#### [Exercise objective]
Transcribe every line of the records below word for word, leaving the pictures out of your answer.

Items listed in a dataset
───

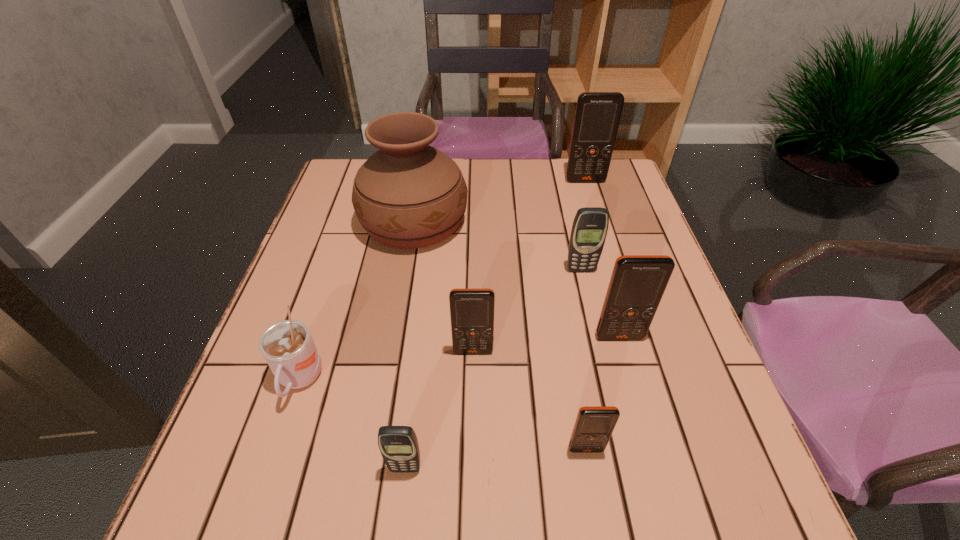
Locate an element on the screen. free space that is in between the leftmost orange cellular telephone and the tallest cellular telephone is located at coordinates (529, 266).

Identify the location of unoccupied position between the fourth farthest cellular telephone and the cup. This screenshot has width=960, height=540. (386, 366).

Locate an element on the screen. This screenshot has width=960, height=540. empty space that is in between the smaller gray cellular telephone and the smallest orange cellular telephone is located at coordinates (495, 458).

Identify which object is the third nearest to the cup. Please provide its 2D coordinates. Your answer should be formatted as a tuple, i.e. [(x, y)], where the tuple contains the x and y coordinates of a point satisfying the conditions above.

[(407, 195)]

The height and width of the screenshot is (540, 960). I want to click on object identified as the fifth closest to the smallest orange cellular telephone, so click(x=287, y=346).

The height and width of the screenshot is (540, 960). What are the coordinates of `cellular telephone that stands as the sixth closest to the cup` in the screenshot? It's located at (597, 116).

Locate an element on the screen. This screenshot has height=540, width=960. cellular telephone object that ranks as the second closest to the third orange cellular telephone from right to left is located at coordinates pos(471,310).

You are a GUI agent. You are given a task and a screenshot of the screen. Output one action in this format:
    pyautogui.click(x=<x>, y=<y>)
    Task: Click on the orange cellular telephone identified as the third closest to the cup
    
    Given the screenshot: What is the action you would take?
    pyautogui.click(x=638, y=282)

Identify which orange cellular telephone is the nearest to the second smallest orange cellular telephone. Please provide its 2D coordinates. Your answer should be formatted as a tuple, i.e. [(x, y)], where the tuple contains the x and y coordinates of a point satisfying the conditions above.

[(638, 282)]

───

#### [Answer space]
Locate an element on the screen. free space that is in between the leftmost orange cellular telephone and the tallest cellular telephone is located at coordinates (529, 266).

Identify the location of unoccupied position between the fourth farthest cellular telephone and the cup. This screenshot has width=960, height=540. (386, 366).

Locate an element on the screen. This screenshot has width=960, height=540. empty space that is in between the smaller gray cellular telephone and the smallest orange cellular telephone is located at coordinates (495, 458).

Identify which object is the third nearest to the cup. Please provide its 2D coordinates. Your answer should be formatted as a tuple, i.e. [(x, y)], where the tuple contains the x and y coordinates of a point satisfying the conditions above.

[(407, 195)]

The height and width of the screenshot is (540, 960). I want to click on object identified as the fifth closest to the smallest orange cellular telephone, so click(x=287, y=346).

The height and width of the screenshot is (540, 960). What are the coordinates of `cellular telephone that stands as the sixth closest to the cup` in the screenshot? It's located at (597, 116).

Locate an element on the screen. This screenshot has height=540, width=960. cellular telephone object that ranks as the second closest to the third orange cellular telephone from right to left is located at coordinates pos(471,310).

You are a GUI agent. You are given a task and a screenshot of the screen. Output one action in this format:
    pyautogui.click(x=<x>, y=<y>)
    Task: Click on the orange cellular telephone identified as the third closest to the cup
    
    Given the screenshot: What is the action you would take?
    pyautogui.click(x=638, y=282)

Identify which orange cellular telephone is the nearest to the second smallest orange cellular telephone. Please provide its 2D coordinates. Your answer should be formatted as a tuple, i.e. [(x, y)], where the tuple contains the x and y coordinates of a point satisfying the conditions above.

[(638, 282)]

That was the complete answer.